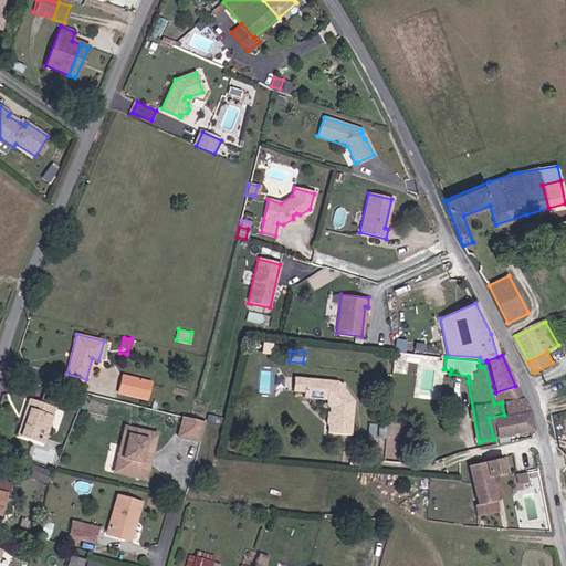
[(303,389),(304,375),(293,374),(291,388),(303,389)]
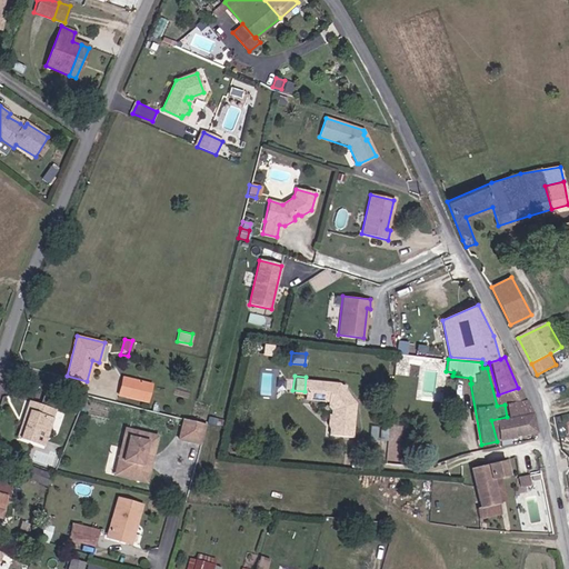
[(305,391),(303,396),(327,398),(326,402),(330,408),(329,412),(328,411),(326,422),(328,426),(327,432),(350,436),(353,401),(338,381),(306,377),(305,391)]
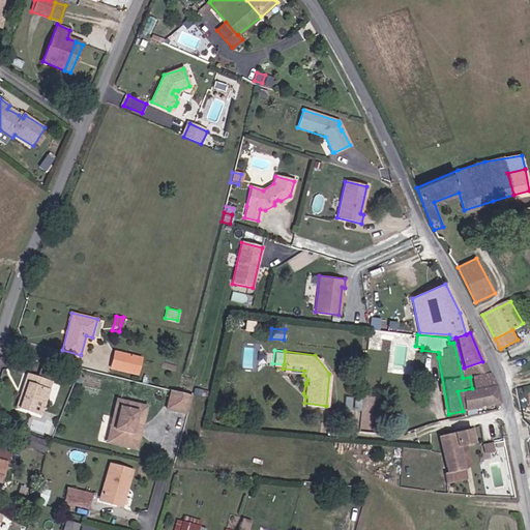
[(137,374),(140,357),(114,352),(110,367),(137,374)]
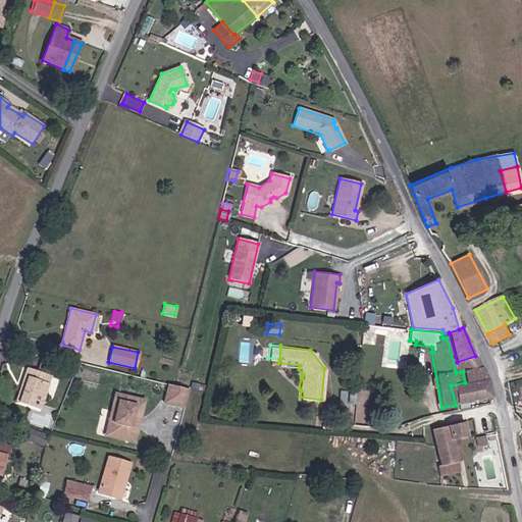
[(76,362),(65,359),(64,367),(74,370),(76,362)]
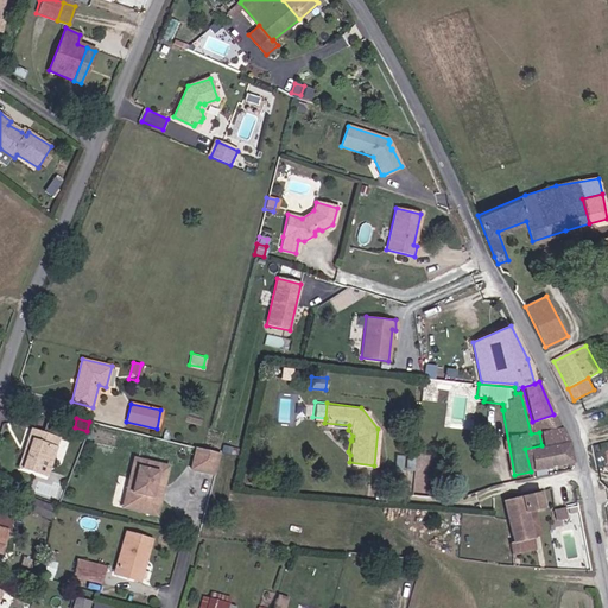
[(57,436),(30,428),(27,438),(31,439),(21,467),(45,475),(57,436)]
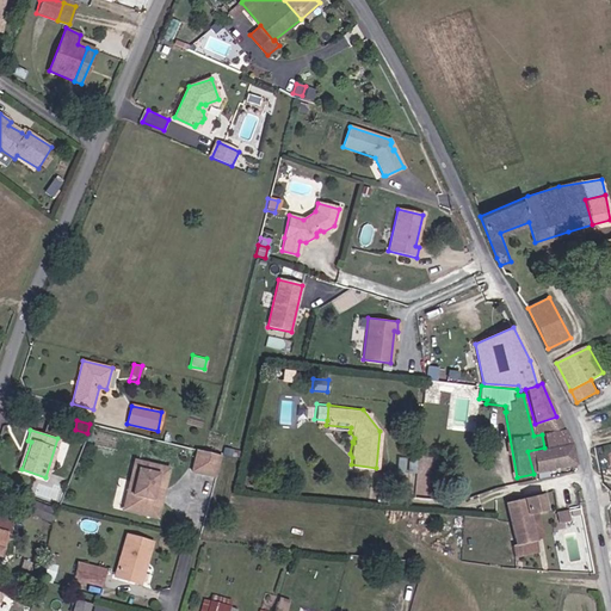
[(19,468),(22,469),(31,442),(28,440),(19,468)]
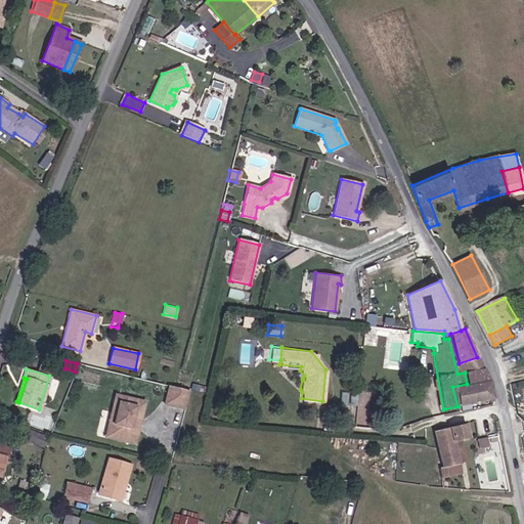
[(174,386),(169,385),(164,402),(185,409),(190,389),(174,386)]
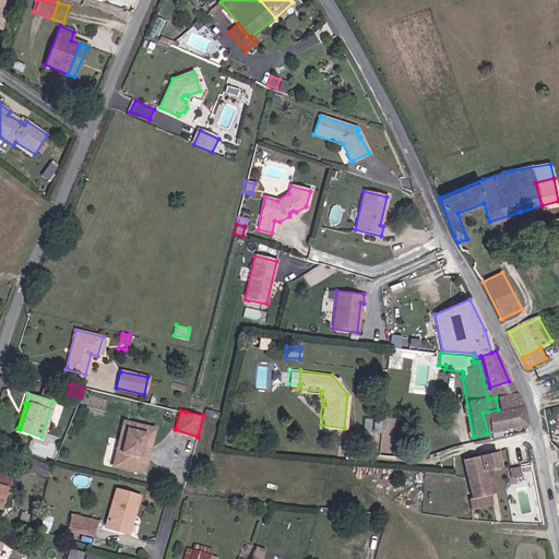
[(129,430),(131,423),(123,420),(113,466),(117,467),(126,430),(129,430)]
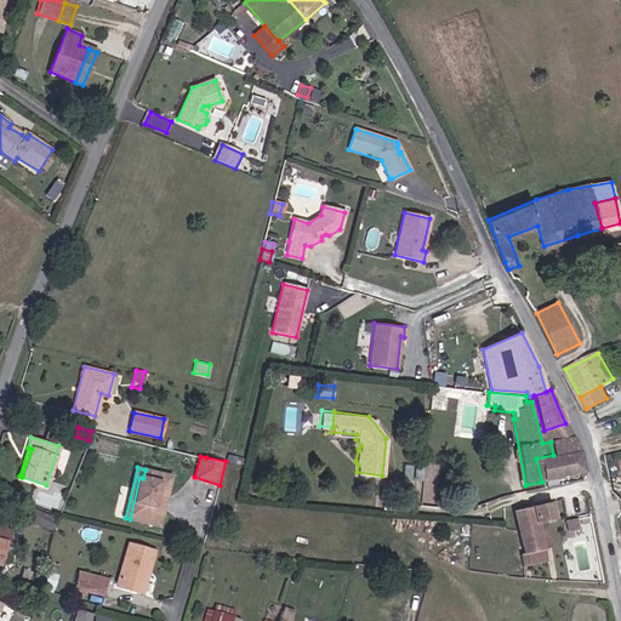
[(164,497),(169,474),(146,469),(143,478),(140,478),(130,519),(154,525),(158,507),(154,507),(157,495),(164,497)]
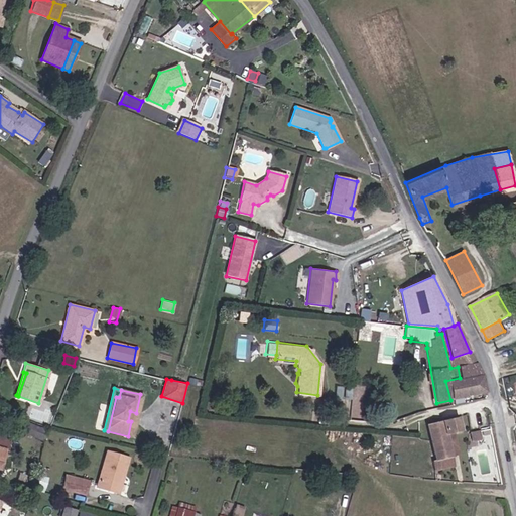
[(143,395),(140,394),(136,413),(130,411),(128,421),(131,421),(128,436),(133,437),(143,395)]
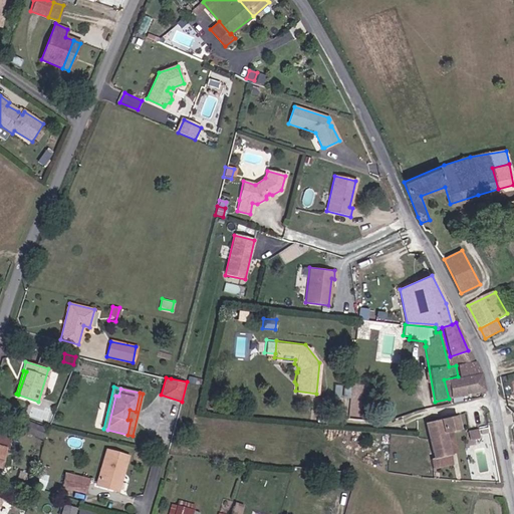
[(459,429),(456,416),(426,423),(434,459),(430,460),(432,468),(453,463),(451,455),(456,454),(451,431),(459,429)]
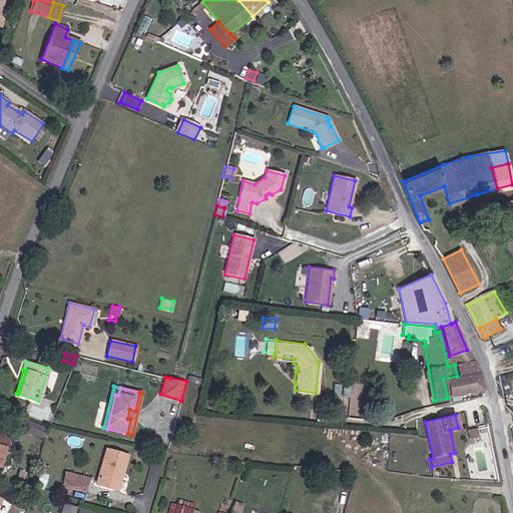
[(41,425),(27,420),(23,431),(32,434),(30,440),(42,444),(46,428),(41,427),(41,425)]
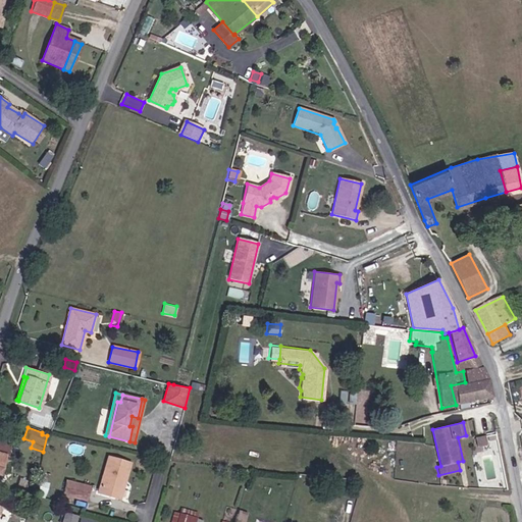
[(488,436),(478,437),(479,446),(489,445),(488,436)]
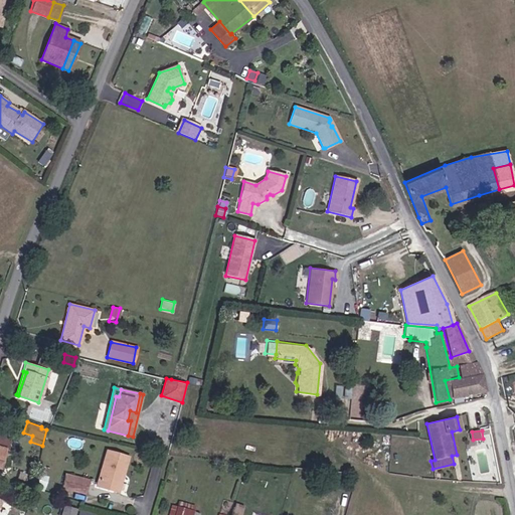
[(0,468),(0,469),(5,449),(8,449),(11,440),(0,437),(0,468)]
● ● ● ● ●
== What you should do ==
Pictures must not appear in the copy, and every record must be restated word for word.

== Result below ==
[(303,389),(304,375),(293,374),(291,388),(303,389)]
[(305,391),(303,396),(327,398),(326,402),(330,408),(329,412),(328,411),(326,422),(328,426),(327,432),(350,436),(353,401),(338,381),(306,377),(305,391)]
[(137,374),(140,357),(114,352),(110,367),(137,374)]
[(76,362),(65,359),(64,367),(74,370),(76,362)]
[(57,436),(30,428),(27,438),(31,439),(21,467),(45,475),(57,436)]
[(19,468),(22,469),(31,442),(28,440),(19,468)]
[(174,386),(169,385),(164,402),(185,409),(190,389),(174,386)]
[(129,430),(131,423),(123,420),(113,466),(117,467),(126,430),(129,430)]
[(164,497),(169,474),(146,469),(143,478),(140,478),(130,519),(154,525),(158,507),(154,507),(157,495),(164,497)]
[(143,395),(140,394),(136,413),(130,411),(128,421),(131,421),(128,436),(133,437),(143,395)]
[(459,429),(456,416),(426,423),(434,459),(430,460),(432,468),(453,463),(451,455),(456,454),(451,431),(459,429)]
[(41,425),(27,420),(23,431),(32,434),(30,440),(42,444),(46,428),(41,427),(41,425)]
[(488,436),(478,437),(479,446),(489,445),(488,436)]
[(0,468),(0,469),(5,449),(8,449),(11,440),(0,437),(0,468)]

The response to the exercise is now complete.